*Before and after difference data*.
══════════════════════════════

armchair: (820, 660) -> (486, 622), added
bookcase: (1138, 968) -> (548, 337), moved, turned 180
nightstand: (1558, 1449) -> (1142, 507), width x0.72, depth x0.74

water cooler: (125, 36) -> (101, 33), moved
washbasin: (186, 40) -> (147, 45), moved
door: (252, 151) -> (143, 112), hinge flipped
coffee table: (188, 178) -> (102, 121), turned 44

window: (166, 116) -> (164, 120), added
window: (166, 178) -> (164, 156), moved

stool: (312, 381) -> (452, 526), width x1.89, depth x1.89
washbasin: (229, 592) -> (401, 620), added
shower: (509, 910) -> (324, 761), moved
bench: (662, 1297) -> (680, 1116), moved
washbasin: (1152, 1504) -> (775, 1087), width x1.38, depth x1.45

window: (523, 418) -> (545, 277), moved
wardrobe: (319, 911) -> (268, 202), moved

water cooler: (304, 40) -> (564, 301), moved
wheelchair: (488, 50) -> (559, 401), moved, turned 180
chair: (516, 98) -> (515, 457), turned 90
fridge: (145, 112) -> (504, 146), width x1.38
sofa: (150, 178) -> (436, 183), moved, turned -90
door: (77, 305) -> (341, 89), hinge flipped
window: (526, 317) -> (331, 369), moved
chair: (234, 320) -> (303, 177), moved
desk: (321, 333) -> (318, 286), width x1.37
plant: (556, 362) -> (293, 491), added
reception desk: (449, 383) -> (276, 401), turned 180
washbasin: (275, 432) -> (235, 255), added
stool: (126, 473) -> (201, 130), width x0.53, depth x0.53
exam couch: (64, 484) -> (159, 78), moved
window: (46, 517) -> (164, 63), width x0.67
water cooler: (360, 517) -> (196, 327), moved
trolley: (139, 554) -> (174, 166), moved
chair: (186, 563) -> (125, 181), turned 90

══════════════════════════════

*What you need to do*. Each record should be transcribed exactly as it was written.

*Solution*.
armchair: (820, 660) -> (486, 622), added
bookcase: (1138, 968) -> (548, 337), moved, turned 180
nightstand: (1558, 1449) -> (1142, 507), width x0.72, depth x0.74

water cooler: (125, 36) -> (101, 33), moved
washbasin: (186, 40) -> (147, 45), moved
door: (252, 151) -> (143, 112), hinge flipped
coffee table: (188, 178) -> (102, 121), turned 44

window: (166, 116) -> (164, 120), added
window: (166, 178) -> (164, 156), moved

stool: (312, 381) -> (452, 526), width x1.89, depth x1.89
washbasin: (229, 592) -> (401, 620), added
shower: (509, 910) -> (324, 761), moved
bench: (662, 1297) -> (680, 1116), moved
washbasin: (1152, 1504) -> (775, 1087), width x1.38, depth x1.45

window: (523, 418) -> (545, 277), moved
wardrobe: (319, 911) -> (268, 202), moved

water cooler: (304, 40) -> (564, 301), moved
wheelchair: (488, 50) -> (559, 401), moved, turned 180
chair: (516, 98) -> (515, 457), turned 90
fridge: (145, 112) -> (504, 146), width x1.38
sofa: (150, 178) -> (436, 183), moved, turned -90
door: (77, 305) -> (341, 89), hinge flipped
window: (526, 317) -> (331, 369), moved
chair: (234, 320) -> (303, 177), moved
desk: (321, 333) -> (318, 286), width x1.37
plant: (556, 362) -> (293, 491), added
reception desk: (449, 383) -> (276, 401), turned 180
washbasin: (275, 432) -> (235, 255), added
stool: (126, 473) -> (201, 130), width x0.53, depth x0.53
exam couch: (64, 484) -> (159, 78), moved
window: (46, 517) -> (164, 63), width x0.67
water cooler: (360, 517) -> (196, 327), moved
trolley: (139, 554) -> (174, 166), moved
chair: (186, 563) -> (125, 181), turned 90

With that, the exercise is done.